START Stored data
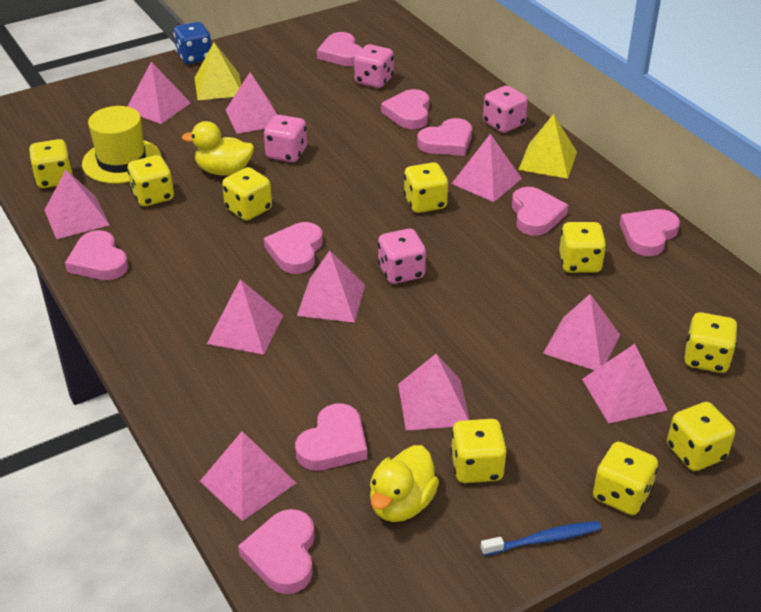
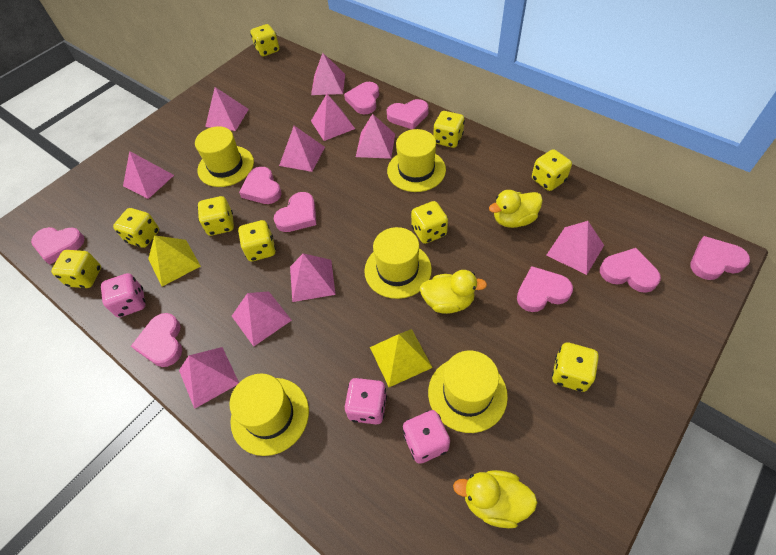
blue dice: 1 -> 0
blue toothbrush: 1 -> 0
pink dice: 4 -> 3
yellow duck: 2 -> 3
yellow hat: 1 -> 5

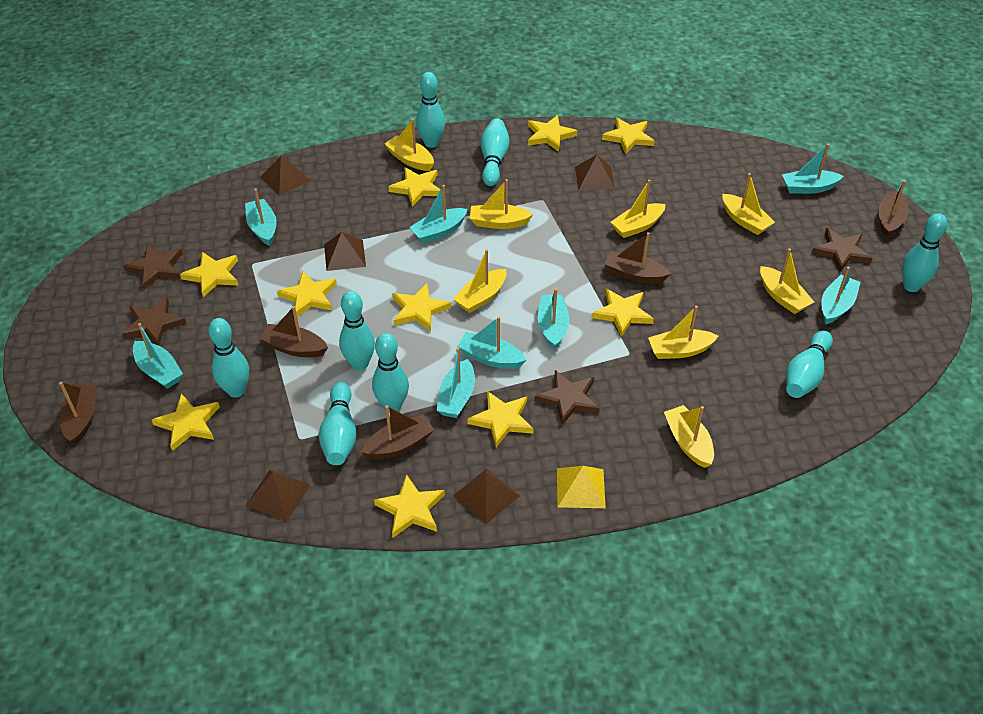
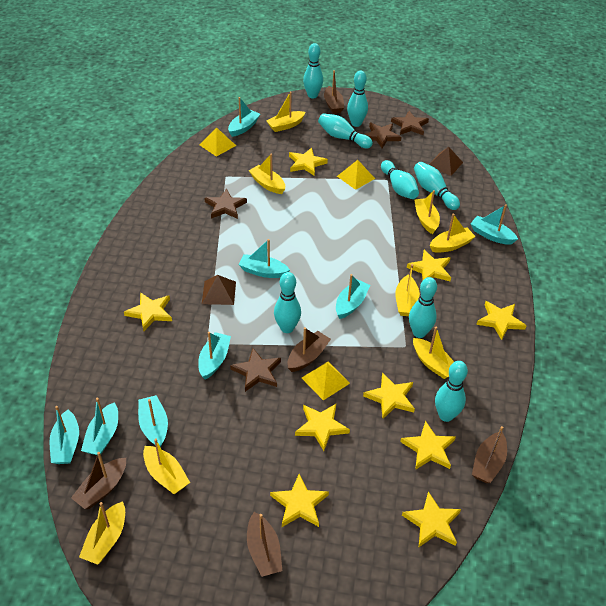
brown pyramid: 5 -> 2
yellow pyramid: 1 -> 3
yellow star: 10 -> 9

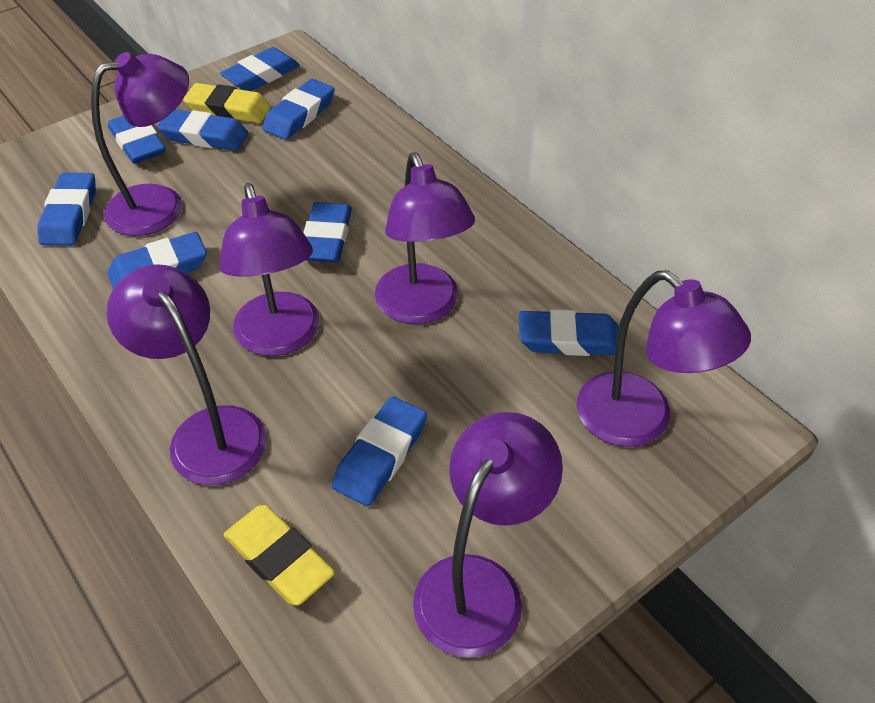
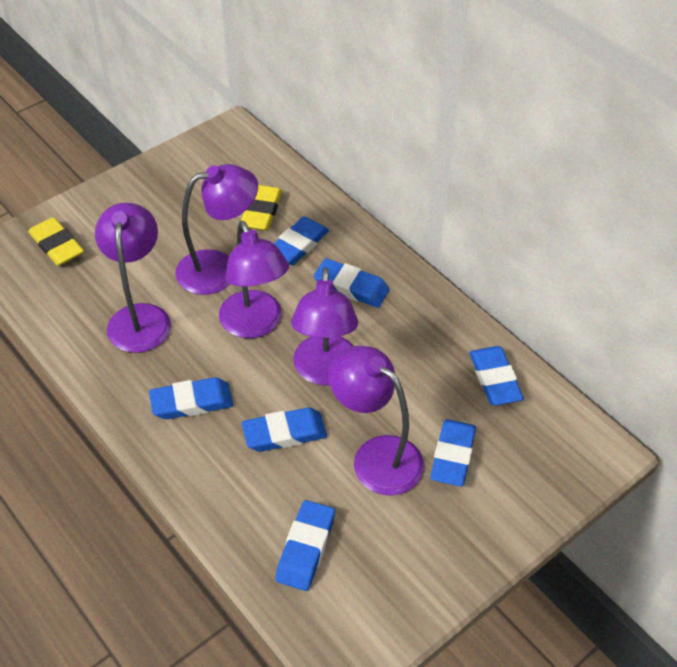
blue eraser: 9 -> 7
purple lamp: 6 -> 5

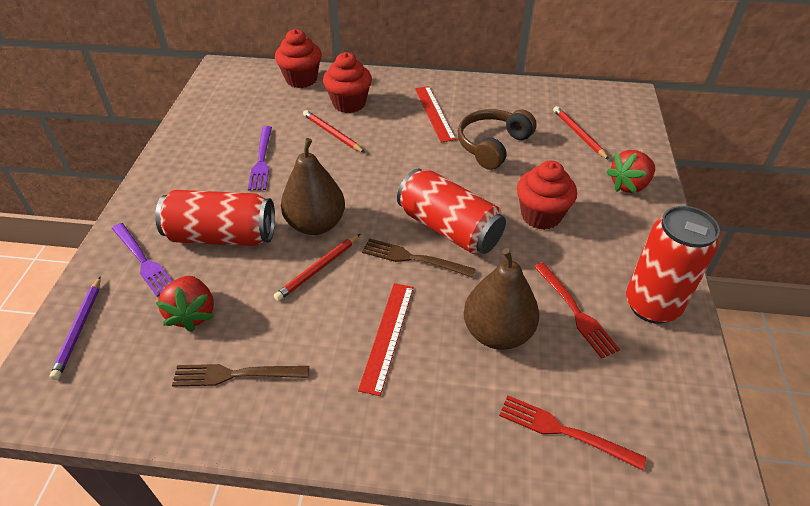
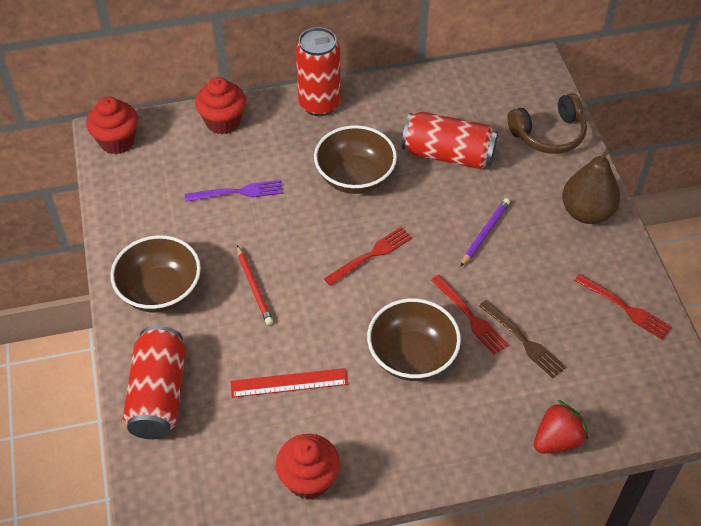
brown bowl: 0 -> 3
brown fork: 2 -> 1
brown pear: 2 -> 1
purple fork: 2 -> 1
red fork: 2 -> 3
red pencil: 3 -> 1
red ruler: 2 -> 1
red strawberry: 2 -> 1

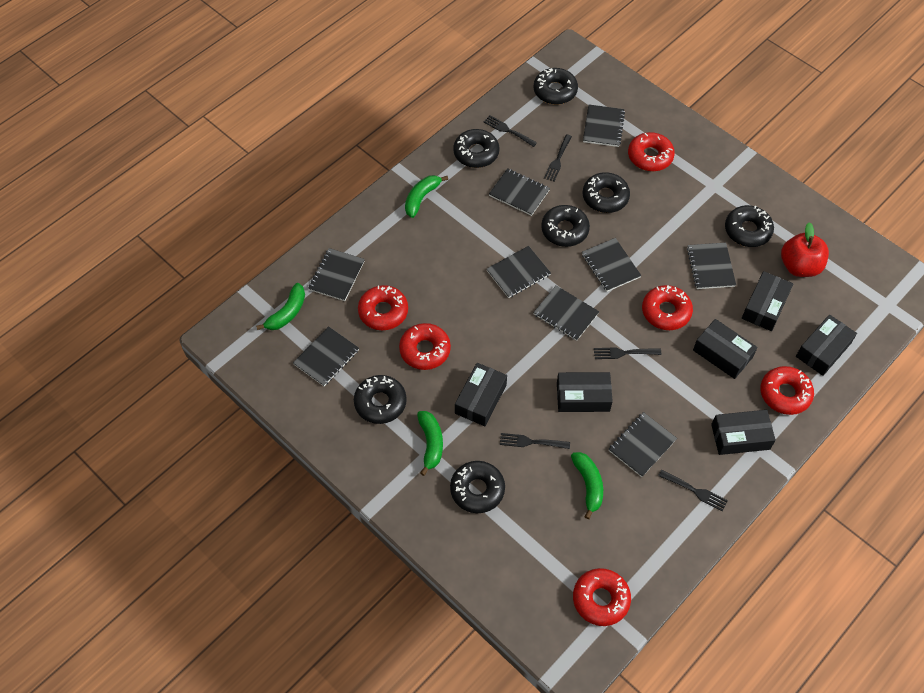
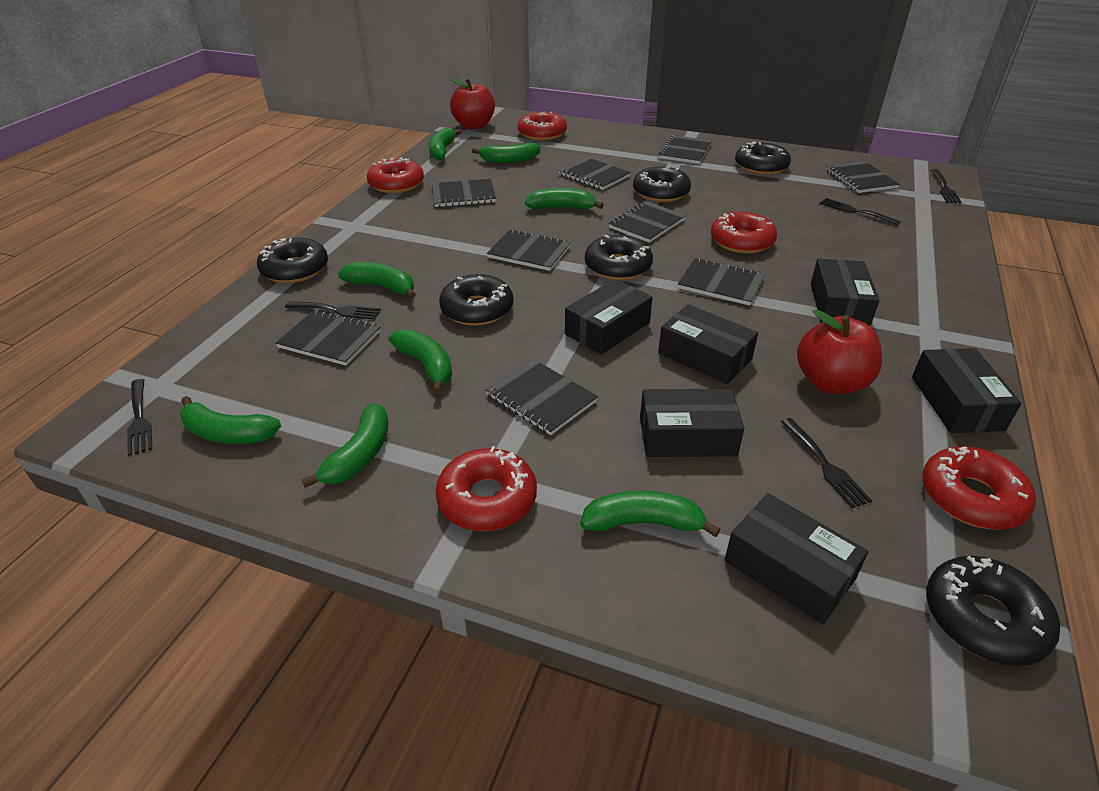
black donut: 7 -> 6
green banana: 4 -> 8
red apple: 1 -> 2
red donut: 6 -> 5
END Stored data
**Task item**
Where pictures appear, omit them, and transcribe exactly, with nothing else, the lines from the line with "purple lamp: 6 -> 5" through the final line of the records above, both ends included.

**Answer to this task**
purple lamp: 6 -> 5

brown bowl: 0 -> 3
brown fork: 2 -> 1
brown pear: 2 -> 1
purple fork: 2 -> 1
red fork: 2 -> 3
red pencil: 3 -> 1
red ruler: 2 -> 1
red strawberry: 2 -> 1

black donut: 7 -> 6
green banana: 4 -> 8
red apple: 1 -> 2
red donut: 6 -> 5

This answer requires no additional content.